%%
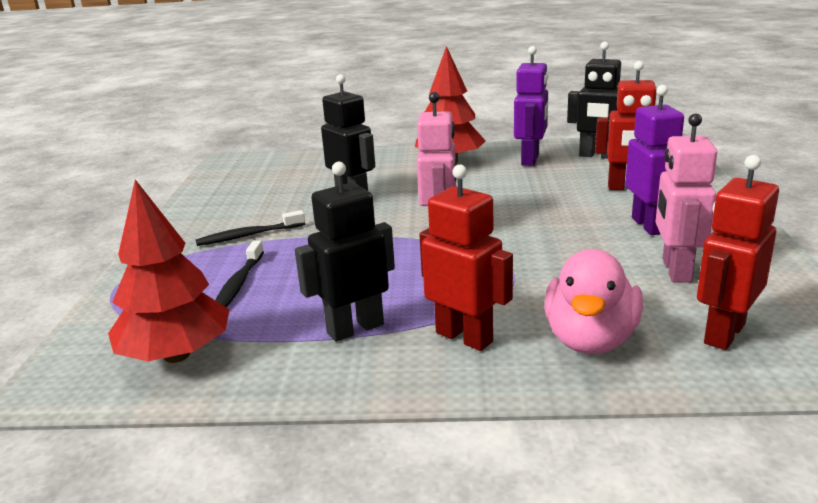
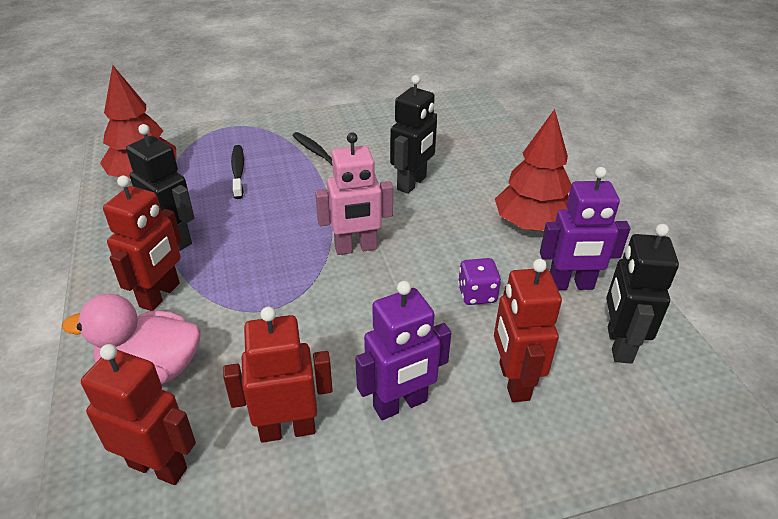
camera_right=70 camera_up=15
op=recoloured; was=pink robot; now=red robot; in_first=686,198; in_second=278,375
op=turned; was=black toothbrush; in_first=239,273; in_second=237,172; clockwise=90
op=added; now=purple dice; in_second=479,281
%%
• DESCRIPTION OF THE TASK: Please copy exactly, and only, the lines running from the one containing "op=recoloured; was=pink robot;" through the end of the listing.

• TASK RESPONSE:
op=recoloured; was=pink robot; now=red robot; in_first=686,198; in_second=278,375
op=turned; was=black toothbrush; in_first=239,273; in_second=237,172; clockwise=90
op=added; now=purple dice; in_second=479,281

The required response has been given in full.